● **PROBLEM DESCRIPTION**
Transcribe every line of the data below without changing a single character.
------------------------------------------------
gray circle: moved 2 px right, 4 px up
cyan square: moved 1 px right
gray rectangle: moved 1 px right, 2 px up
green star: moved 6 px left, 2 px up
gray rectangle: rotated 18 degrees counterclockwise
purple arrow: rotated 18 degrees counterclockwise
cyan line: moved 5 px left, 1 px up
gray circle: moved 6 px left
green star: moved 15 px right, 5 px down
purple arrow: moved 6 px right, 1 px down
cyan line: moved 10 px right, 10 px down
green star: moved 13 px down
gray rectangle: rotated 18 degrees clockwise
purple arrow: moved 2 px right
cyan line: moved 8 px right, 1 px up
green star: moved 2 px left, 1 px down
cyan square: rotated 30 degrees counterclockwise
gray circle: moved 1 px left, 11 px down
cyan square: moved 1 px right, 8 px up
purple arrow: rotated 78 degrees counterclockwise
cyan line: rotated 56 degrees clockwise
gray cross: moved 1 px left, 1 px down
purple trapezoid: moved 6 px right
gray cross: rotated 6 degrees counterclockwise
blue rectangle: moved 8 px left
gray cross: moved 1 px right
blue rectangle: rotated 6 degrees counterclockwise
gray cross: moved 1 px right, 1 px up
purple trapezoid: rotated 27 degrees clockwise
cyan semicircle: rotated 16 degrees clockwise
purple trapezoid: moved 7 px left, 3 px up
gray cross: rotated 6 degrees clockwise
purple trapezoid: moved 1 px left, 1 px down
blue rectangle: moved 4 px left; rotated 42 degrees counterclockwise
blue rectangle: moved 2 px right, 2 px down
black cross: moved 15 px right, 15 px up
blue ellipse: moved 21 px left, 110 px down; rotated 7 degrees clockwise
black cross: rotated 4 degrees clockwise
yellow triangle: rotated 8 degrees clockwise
------------------------------------------------
● **EXPECTED OUTPUT**
gray circle: moved 2 px right, 4 px up
cyan square: moved 1 px right
gray rectangle: moved 1 px right, 2 px up
green star: moved 6 px left, 2 px up
gray rectangle: rotated 18 degrees counterclockwise
purple arrow: rotated 18 degrees counterclockwise
cyan line: moved 5 px left, 1 px up
gray circle: moved 6 px left
green star: moved 15 px right, 5 px down
purple arrow: moved 6 px right, 1 px down
cyan line: moved 10 px right, 10 px down
green star: moved 13 px down
gray rectangle: rotated 18 degrees clockwise
purple arrow: moved 2 px right
cyan line: moved 8 px right, 1 px up
green star: moved 2 px left, 1 px down
cyan square: rotated 30 degrees counterclockwise
gray circle: moved 1 px left, 11 px down
cyan square: moved 1 px right, 8 px up
purple arrow: rotated 78 degrees counterclockwise
cyan line: rotated 56 degrees clockwise
gray cross: moved 1 px left, 1 px down
purple trapezoid: moved 6 px right
gray cross: rotated 6 degrees counterclockwise
blue rectangle: moved 8 px left
gray cross: moved 1 px right
blue rectangle: rotated 6 degrees counterclockwise
gray cross: moved 1 px right, 1 px up
purple trapezoid: rotated 27 degrees clockwise
cyan semicircle: rotated 16 degrees clockwise
purple trapezoid: moved 7 px left, 3 px up
gray cross: rotated 6 degrees clockwise
purple trapezoid: moved 1 px left, 1 px down
blue rectangle: moved 4 px left; rotated 42 degrees counterclockwise
blue rectangle: moved 2 px right, 2 px down
black cross: moved 15 px right, 15 px up
blue ellipse: moved 21 px left, 110 px down; rotated 7 degrees clockwise
black cross: rotated 4 degrees clockwise
yellow triangle: rotated 8 degrees clockwise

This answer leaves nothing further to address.